### Your instructions:
Once the line containing "(506, 496) = (909, 409): yellow" is found, retype it and each line after it through the last entry below, word for word, and nothing else.

==== Provided entries ====

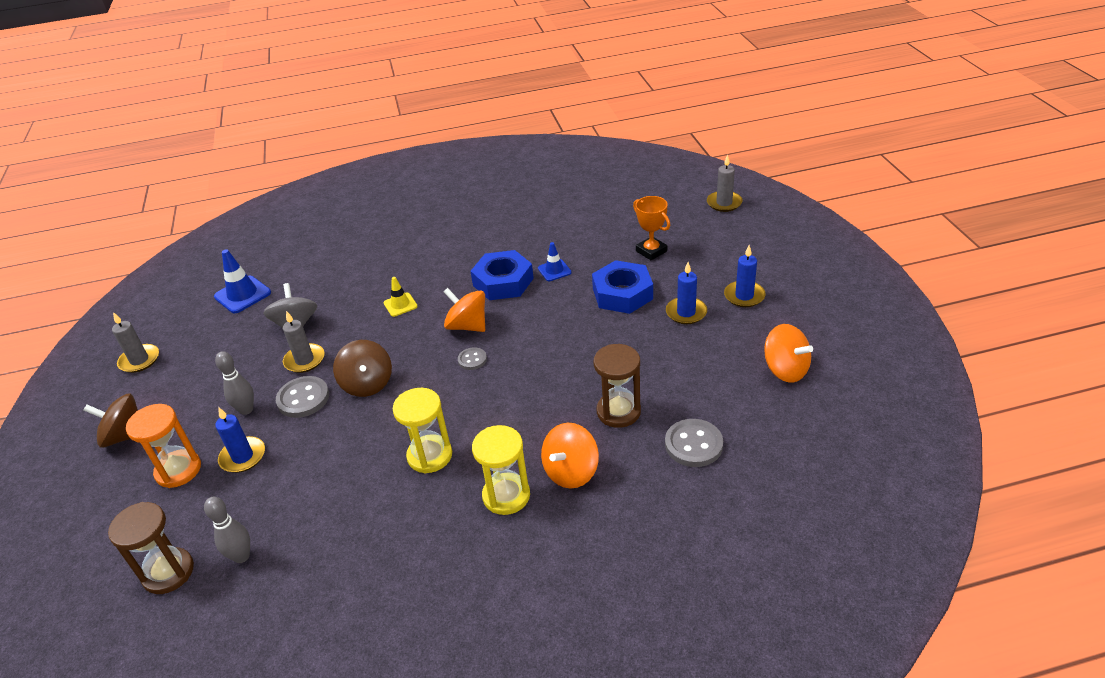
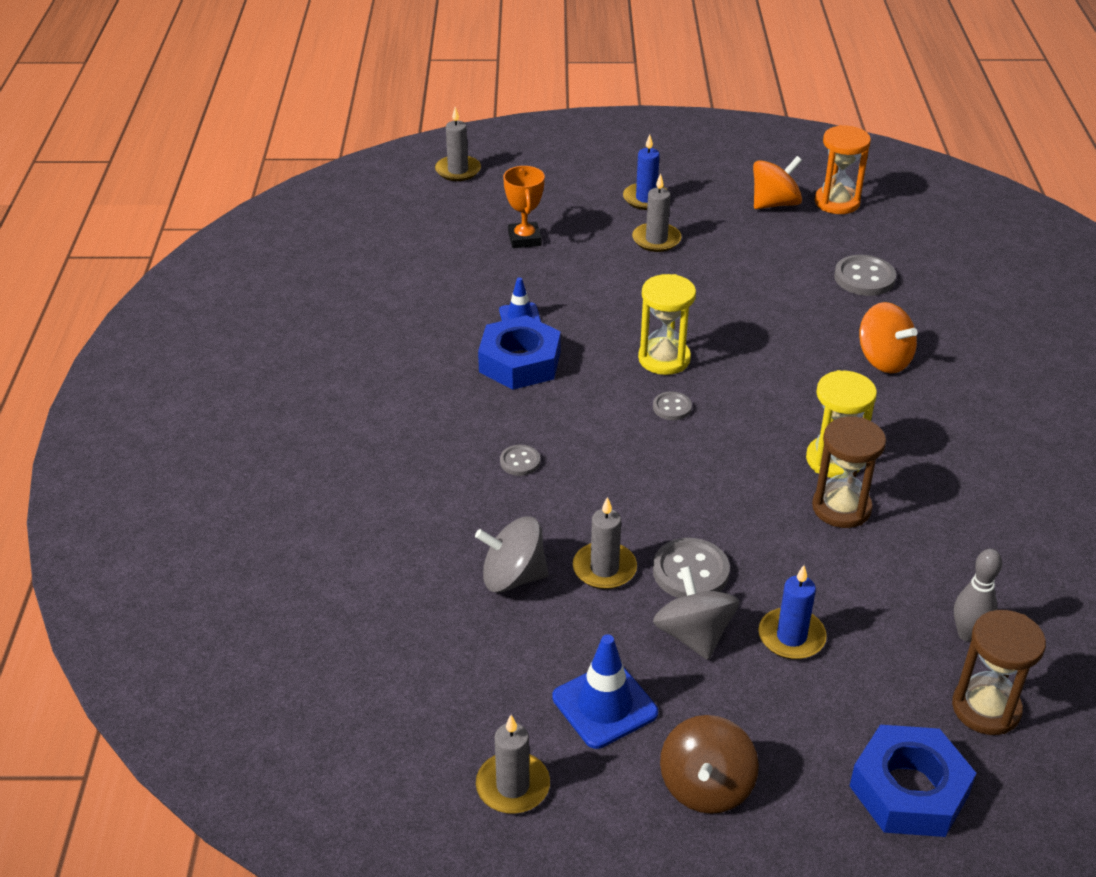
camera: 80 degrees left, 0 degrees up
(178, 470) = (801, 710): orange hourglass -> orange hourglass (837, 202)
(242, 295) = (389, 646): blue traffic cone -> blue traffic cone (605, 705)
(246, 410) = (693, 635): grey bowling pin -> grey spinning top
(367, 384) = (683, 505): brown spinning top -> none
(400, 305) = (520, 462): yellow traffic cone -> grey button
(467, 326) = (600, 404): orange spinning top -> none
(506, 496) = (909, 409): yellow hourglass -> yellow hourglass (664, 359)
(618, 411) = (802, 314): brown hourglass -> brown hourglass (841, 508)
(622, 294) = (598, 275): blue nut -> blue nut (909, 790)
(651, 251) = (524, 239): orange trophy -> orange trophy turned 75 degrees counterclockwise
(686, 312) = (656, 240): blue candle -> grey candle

====

### Finished exercise:
(506, 496) = (909, 409): yellow hourglass -> yellow hourglass (664, 359)
(618, 411) = (802, 314): brown hourglass -> brown hourglass (841, 508)
(622, 294) = (598, 275): blue nut -> blue nut (909, 790)
(651, 251) = (524, 239): orange trophy -> orange trophy turned 75 degrees counterclockwise
(686, 312) = (656, 240): blue candle -> grey candle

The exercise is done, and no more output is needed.